### WHAT NEEDS TO BE DONE
Return the data word for word. Pictures are to be omitted.
= Beginning of Section =
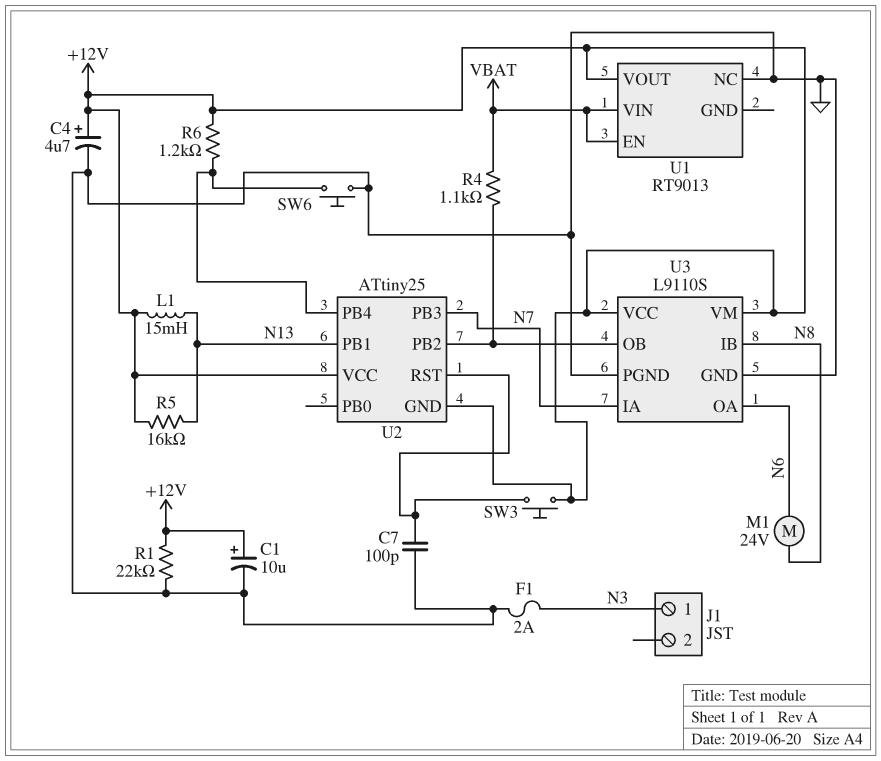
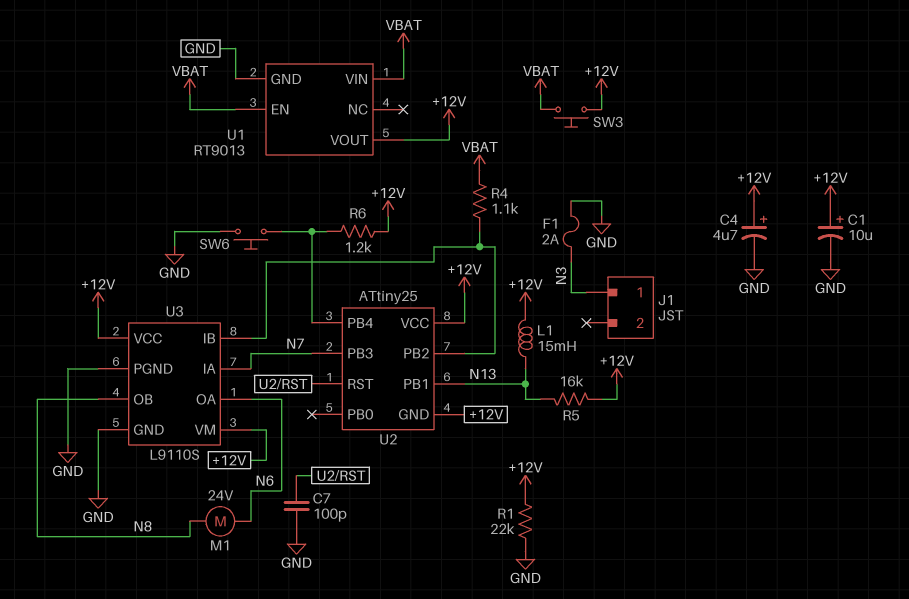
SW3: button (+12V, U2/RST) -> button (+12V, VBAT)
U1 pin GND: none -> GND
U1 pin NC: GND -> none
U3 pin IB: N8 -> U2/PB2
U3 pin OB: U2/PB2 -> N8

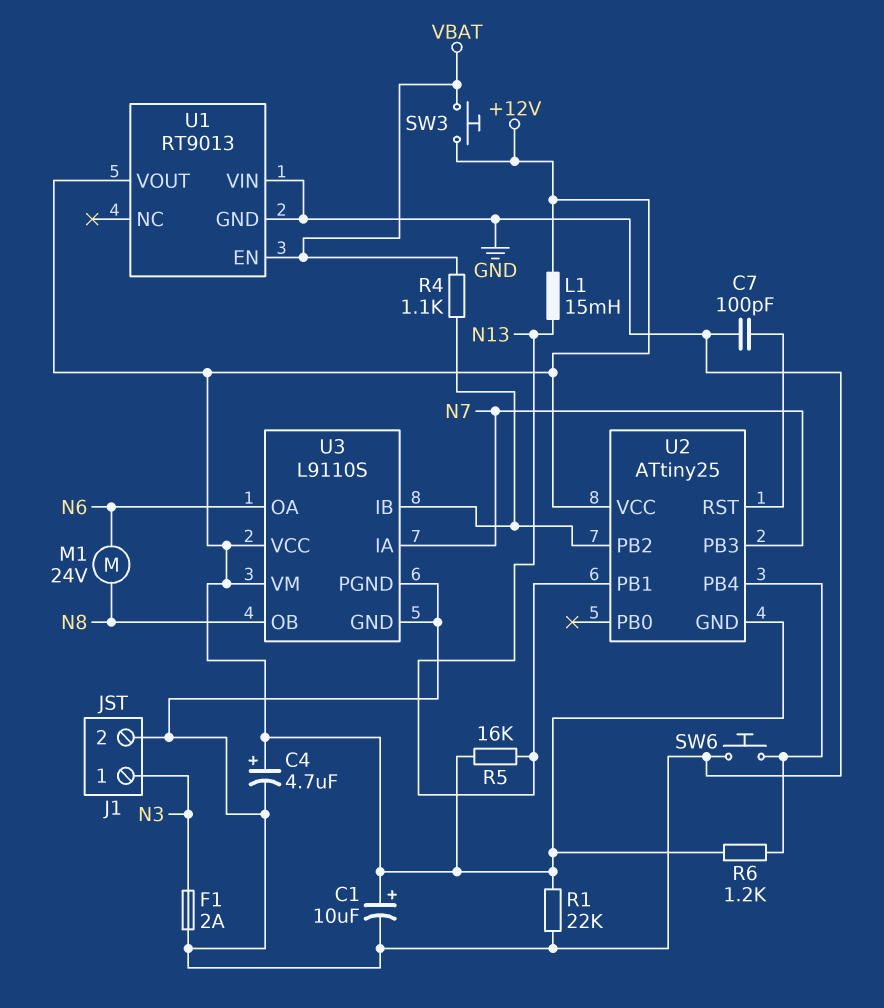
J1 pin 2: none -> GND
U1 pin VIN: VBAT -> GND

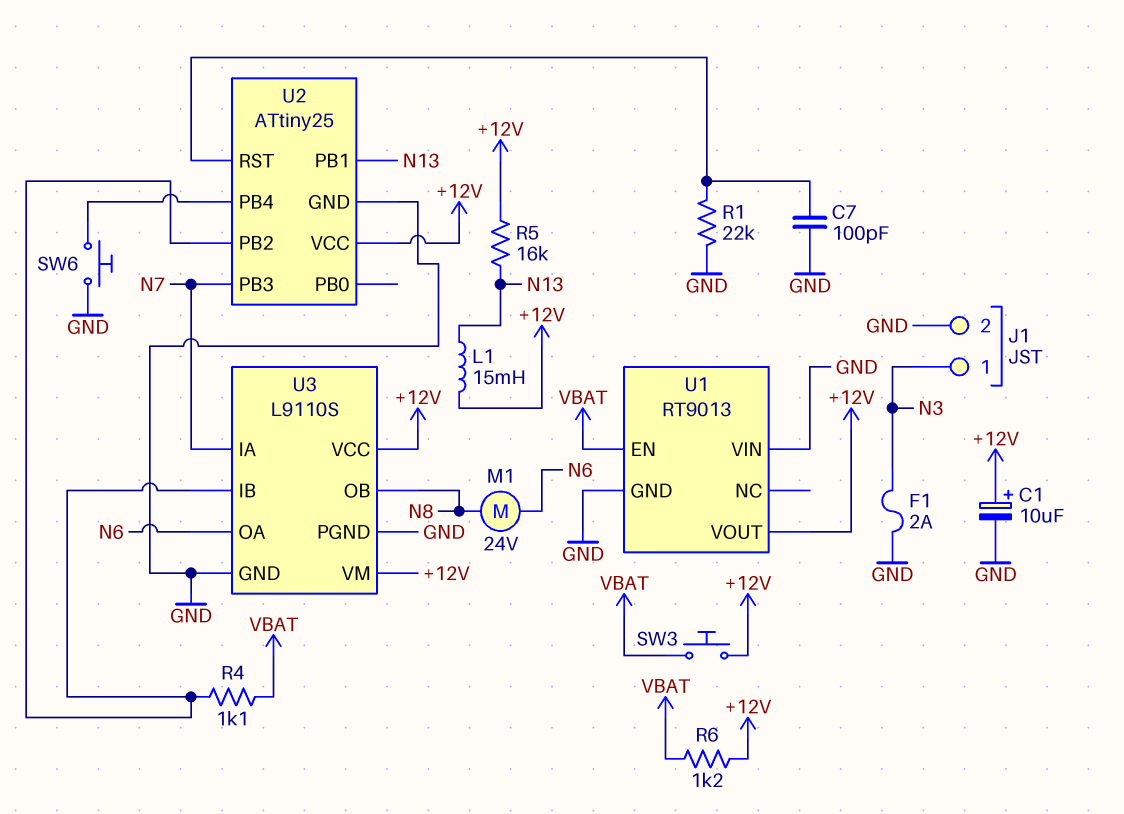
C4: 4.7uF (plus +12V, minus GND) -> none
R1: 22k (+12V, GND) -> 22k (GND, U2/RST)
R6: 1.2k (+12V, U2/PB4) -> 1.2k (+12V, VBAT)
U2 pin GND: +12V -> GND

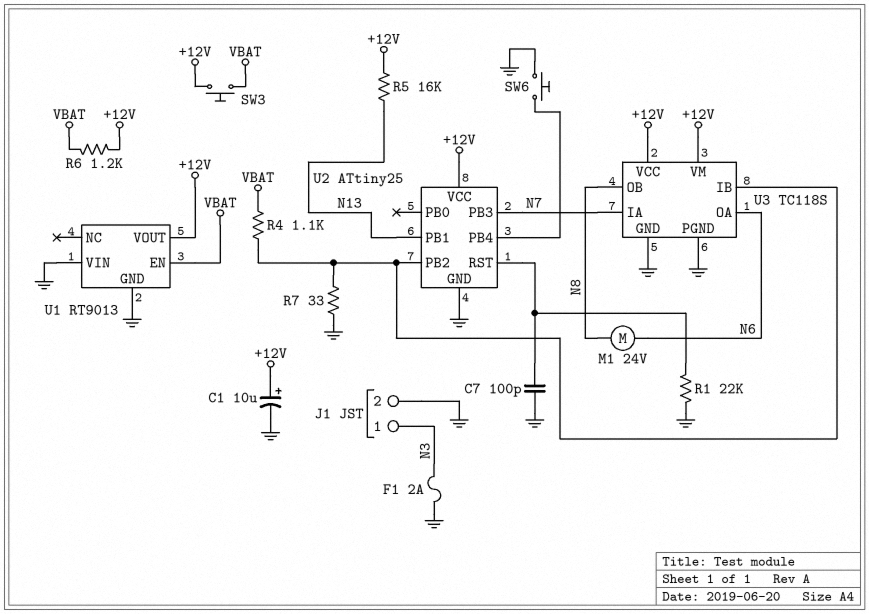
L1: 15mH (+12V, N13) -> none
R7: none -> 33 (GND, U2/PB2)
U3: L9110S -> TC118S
= End of Section =
### REPLY TO THE TASK
SW3: button (+12V, U2/RST) -> button (+12V, VBAT)
U1 pin GND: none -> GND
U1 pin NC: GND -> none
U3 pin IB: N8 -> U2/PB2
U3 pin OB: U2/PB2 -> N8

J1 pin 2: none -> GND
U1 pin VIN: VBAT -> GND

C4: 4.7uF (plus +12V, minus GND) -> none
R1: 22k (+12V, GND) -> 22k (GND, U2/RST)
R6: 1.2k (+12V, U2/PB4) -> 1.2k (+12V, VBAT)
U2 pin GND: +12V -> GND

L1: 15mH (+12V, N13) -> none
R7: none -> 33 (GND, U2/PB2)
U3: L9110S -> TC118S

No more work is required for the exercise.